→ Task goal: Leaving all pictures aside, write out the records below precisely as given.

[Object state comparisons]
+++++

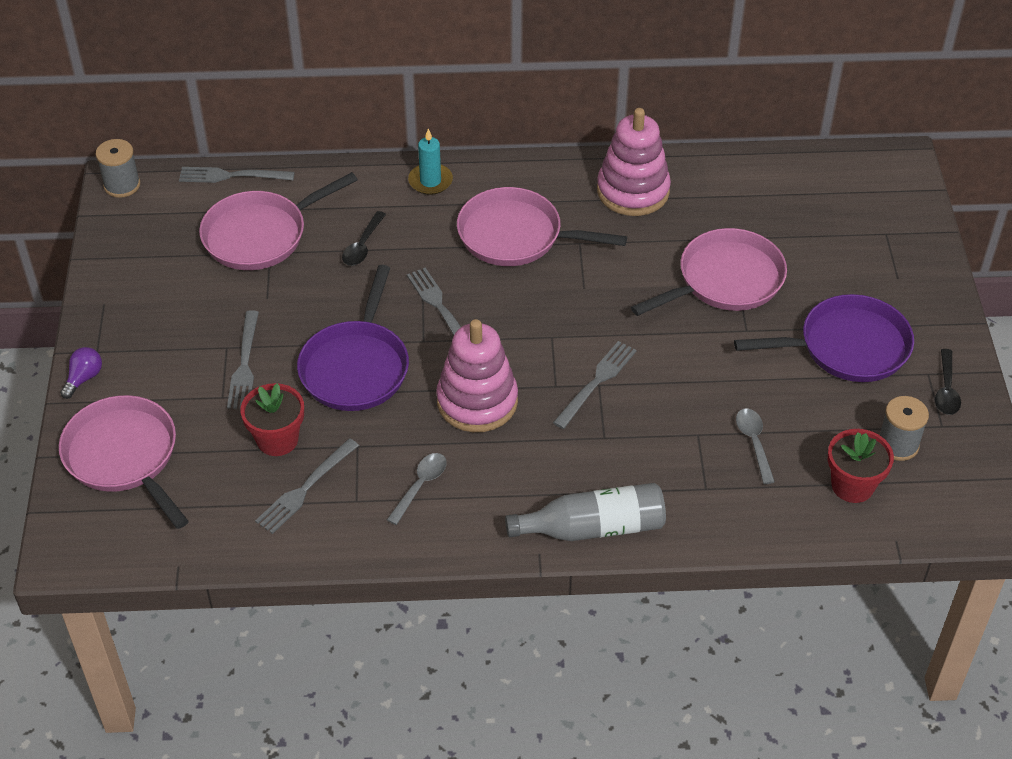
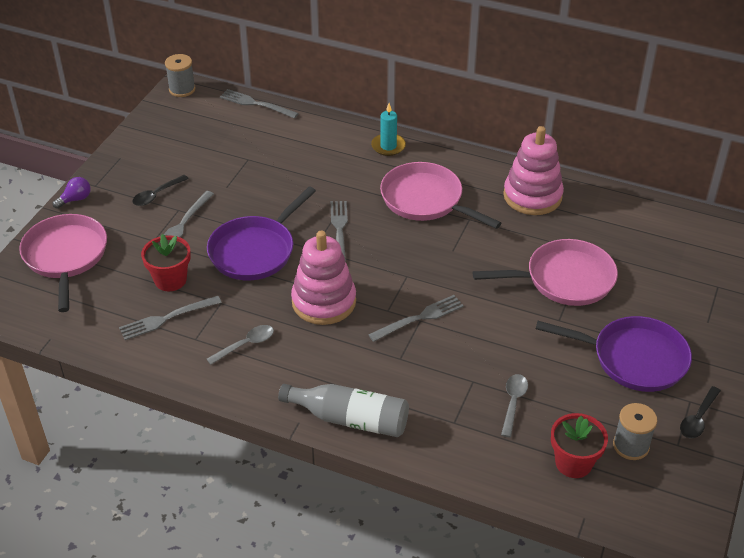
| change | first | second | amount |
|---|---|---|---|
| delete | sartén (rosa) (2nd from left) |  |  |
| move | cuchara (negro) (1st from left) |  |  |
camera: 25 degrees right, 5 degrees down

+++++

→ Response to the exercise:
| change | first | second | amount |
|---|---|---|---|
| delete | sartén (rosa) (2nd from left) |  |  |
| move | cuchara (negro) (1st from left) |  |  |
camera: 25 degrees right, 5 degrees down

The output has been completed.